Top of RECORDS PROVIDED

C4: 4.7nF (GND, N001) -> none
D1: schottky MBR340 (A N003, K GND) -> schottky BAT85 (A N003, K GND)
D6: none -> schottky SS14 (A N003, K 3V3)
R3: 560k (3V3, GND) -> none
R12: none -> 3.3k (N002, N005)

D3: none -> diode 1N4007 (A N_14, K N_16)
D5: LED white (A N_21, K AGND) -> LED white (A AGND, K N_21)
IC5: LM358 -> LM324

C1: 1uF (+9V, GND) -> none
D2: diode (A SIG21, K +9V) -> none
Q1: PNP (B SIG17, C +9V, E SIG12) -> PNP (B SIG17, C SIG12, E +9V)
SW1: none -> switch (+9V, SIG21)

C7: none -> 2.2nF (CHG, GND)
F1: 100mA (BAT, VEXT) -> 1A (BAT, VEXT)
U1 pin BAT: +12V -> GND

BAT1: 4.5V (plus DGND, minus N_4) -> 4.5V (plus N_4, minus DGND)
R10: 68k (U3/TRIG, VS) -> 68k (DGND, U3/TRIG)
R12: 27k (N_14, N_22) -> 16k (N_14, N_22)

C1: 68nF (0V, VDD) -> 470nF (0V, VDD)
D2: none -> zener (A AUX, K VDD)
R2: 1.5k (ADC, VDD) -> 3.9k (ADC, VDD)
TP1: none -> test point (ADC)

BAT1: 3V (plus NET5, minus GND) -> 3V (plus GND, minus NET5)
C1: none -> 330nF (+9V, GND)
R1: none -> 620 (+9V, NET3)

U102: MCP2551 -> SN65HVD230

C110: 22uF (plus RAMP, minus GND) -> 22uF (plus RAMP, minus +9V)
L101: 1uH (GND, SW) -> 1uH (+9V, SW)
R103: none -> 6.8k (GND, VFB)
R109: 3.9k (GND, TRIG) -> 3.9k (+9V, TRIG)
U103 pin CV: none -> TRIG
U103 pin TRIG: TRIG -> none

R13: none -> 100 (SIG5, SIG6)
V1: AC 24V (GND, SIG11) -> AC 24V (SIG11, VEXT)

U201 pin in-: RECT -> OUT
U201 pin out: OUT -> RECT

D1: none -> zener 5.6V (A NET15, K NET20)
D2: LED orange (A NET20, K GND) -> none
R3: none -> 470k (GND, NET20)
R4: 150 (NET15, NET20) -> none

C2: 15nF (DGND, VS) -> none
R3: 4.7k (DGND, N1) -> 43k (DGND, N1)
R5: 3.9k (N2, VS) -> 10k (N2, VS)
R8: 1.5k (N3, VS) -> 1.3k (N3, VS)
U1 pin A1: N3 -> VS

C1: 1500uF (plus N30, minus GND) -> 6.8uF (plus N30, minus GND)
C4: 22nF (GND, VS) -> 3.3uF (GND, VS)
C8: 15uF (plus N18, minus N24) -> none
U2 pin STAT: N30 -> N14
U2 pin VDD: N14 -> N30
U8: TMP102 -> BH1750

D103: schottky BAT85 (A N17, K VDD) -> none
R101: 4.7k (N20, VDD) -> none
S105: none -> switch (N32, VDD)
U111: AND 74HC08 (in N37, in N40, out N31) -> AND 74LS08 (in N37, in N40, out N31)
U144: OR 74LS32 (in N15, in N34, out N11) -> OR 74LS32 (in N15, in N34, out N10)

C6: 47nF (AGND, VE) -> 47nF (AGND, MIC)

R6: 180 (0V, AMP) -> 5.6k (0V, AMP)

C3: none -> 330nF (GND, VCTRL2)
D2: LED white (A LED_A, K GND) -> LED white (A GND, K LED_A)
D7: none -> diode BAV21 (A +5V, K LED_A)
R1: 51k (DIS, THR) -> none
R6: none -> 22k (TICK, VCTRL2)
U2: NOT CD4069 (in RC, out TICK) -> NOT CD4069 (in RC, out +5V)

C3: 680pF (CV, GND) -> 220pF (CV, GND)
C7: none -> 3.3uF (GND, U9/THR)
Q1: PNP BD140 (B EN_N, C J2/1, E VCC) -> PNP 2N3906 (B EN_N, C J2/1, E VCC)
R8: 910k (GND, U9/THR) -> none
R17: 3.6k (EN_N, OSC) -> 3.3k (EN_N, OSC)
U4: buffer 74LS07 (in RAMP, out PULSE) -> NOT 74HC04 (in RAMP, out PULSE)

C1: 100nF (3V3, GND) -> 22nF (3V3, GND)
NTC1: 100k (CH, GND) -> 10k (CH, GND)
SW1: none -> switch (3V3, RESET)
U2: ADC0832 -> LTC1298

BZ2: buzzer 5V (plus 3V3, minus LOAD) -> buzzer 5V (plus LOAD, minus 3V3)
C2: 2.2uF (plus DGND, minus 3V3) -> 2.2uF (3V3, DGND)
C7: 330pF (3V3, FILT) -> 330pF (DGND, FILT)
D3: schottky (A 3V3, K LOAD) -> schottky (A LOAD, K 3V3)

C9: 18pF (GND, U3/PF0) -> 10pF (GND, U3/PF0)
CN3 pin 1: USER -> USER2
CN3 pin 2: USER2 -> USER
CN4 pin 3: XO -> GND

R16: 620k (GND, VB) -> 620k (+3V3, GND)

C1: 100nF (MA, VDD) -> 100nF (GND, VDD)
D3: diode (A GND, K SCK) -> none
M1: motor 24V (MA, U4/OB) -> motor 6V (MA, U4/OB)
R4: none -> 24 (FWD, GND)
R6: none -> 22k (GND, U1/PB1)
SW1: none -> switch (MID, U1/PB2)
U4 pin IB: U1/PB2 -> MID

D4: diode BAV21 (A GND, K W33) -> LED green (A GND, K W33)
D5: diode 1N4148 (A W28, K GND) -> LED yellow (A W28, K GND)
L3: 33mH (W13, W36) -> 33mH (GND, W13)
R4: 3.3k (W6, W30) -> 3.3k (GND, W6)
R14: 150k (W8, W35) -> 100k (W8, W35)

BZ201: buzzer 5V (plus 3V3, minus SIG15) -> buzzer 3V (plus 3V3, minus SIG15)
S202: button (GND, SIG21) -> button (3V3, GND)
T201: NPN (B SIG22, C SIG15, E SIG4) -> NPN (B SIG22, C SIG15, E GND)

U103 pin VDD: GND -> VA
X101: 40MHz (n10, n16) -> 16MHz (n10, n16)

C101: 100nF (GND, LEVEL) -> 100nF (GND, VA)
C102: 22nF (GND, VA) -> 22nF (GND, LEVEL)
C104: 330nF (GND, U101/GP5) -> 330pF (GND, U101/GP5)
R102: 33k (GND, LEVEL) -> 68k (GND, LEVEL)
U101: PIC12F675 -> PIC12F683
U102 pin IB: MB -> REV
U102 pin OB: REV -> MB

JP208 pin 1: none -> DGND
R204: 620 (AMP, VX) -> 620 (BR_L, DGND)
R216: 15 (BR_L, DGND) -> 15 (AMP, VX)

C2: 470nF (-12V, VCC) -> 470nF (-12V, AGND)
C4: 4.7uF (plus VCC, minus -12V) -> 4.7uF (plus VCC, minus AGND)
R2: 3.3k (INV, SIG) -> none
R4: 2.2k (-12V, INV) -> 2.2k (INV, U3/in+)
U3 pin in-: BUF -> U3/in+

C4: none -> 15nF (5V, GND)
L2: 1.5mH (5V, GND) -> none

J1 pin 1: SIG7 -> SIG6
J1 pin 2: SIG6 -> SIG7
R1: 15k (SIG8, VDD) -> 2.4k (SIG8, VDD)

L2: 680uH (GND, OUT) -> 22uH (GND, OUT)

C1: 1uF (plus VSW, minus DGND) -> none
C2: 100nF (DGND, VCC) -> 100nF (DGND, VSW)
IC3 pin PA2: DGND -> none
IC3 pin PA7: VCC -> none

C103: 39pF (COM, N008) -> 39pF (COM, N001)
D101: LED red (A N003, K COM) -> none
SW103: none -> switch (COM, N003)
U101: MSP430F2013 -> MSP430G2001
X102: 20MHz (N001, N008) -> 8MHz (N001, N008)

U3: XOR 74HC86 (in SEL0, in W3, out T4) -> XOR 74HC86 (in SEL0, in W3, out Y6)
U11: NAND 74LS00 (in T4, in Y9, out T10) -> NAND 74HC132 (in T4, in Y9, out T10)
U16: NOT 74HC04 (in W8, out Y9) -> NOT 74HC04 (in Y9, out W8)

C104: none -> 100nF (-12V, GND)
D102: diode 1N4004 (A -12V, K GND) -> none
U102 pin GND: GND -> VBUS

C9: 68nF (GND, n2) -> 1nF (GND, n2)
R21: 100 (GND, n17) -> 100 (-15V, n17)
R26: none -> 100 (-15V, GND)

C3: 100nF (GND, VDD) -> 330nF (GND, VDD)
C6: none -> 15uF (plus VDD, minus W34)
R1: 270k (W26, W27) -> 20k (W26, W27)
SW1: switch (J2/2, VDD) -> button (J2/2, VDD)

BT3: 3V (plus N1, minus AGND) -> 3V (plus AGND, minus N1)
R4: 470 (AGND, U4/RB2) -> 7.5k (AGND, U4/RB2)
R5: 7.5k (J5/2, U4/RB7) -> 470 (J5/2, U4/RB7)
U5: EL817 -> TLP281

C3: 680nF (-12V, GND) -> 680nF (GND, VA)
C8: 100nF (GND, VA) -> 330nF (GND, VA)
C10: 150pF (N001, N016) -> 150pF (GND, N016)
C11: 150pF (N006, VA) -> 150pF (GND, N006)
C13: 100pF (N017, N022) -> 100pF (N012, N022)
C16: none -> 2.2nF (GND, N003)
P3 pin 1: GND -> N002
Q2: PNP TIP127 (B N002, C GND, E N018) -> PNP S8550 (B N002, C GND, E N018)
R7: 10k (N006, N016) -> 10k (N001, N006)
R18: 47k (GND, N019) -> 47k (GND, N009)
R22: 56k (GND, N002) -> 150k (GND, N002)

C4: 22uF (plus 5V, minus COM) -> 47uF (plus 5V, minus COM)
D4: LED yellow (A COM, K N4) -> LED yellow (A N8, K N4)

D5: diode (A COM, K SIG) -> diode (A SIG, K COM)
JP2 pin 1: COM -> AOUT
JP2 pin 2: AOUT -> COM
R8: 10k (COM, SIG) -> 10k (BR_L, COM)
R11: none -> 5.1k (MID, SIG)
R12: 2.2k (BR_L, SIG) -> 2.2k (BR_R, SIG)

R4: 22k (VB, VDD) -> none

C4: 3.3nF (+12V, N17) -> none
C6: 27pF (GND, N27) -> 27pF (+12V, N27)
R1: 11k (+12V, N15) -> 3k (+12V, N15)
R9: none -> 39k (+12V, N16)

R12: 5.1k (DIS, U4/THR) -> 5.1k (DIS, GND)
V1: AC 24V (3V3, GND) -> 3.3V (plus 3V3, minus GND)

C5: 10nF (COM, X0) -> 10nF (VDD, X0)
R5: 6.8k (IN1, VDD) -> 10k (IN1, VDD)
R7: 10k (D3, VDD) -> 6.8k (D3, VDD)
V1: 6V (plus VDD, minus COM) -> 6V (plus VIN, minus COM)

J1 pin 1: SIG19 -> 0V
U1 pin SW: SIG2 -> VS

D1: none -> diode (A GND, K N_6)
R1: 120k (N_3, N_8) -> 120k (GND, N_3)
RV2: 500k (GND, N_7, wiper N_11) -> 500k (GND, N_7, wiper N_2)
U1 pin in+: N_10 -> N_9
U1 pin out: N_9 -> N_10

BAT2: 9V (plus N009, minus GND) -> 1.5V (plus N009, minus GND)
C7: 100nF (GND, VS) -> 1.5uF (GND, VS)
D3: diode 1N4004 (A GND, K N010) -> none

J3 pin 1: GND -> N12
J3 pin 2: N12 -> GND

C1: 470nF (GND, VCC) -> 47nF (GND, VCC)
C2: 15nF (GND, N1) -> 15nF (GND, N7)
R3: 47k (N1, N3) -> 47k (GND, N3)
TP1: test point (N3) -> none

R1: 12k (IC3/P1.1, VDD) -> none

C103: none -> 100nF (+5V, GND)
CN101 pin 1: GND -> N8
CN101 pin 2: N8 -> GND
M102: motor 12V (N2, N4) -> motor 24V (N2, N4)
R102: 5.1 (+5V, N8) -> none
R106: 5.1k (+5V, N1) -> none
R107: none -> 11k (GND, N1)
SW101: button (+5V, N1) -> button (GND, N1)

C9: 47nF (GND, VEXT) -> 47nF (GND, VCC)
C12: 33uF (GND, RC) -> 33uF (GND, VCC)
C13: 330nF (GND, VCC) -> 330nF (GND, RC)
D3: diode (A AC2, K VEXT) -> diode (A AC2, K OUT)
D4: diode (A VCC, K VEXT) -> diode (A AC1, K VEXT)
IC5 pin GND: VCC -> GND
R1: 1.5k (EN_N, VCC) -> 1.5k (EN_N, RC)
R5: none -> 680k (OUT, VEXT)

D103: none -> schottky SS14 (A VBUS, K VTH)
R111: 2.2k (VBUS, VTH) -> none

Bottom of RECORDS PROVIDED

◆ ASSIGNMENT:
All lines in the preceding records that hold the word "buzzer" need to be copied.

◆ TASK RESULT:
BZ2: buzzer 5V (plus 3V3, minus LOAD) -> buzzer 5V (plus LOAD, minus 3V3)
BZ201: buzzer 5V (plus 3V3, minus SIG15) -> buzzer 3V (plus 3V3, minus SIG15)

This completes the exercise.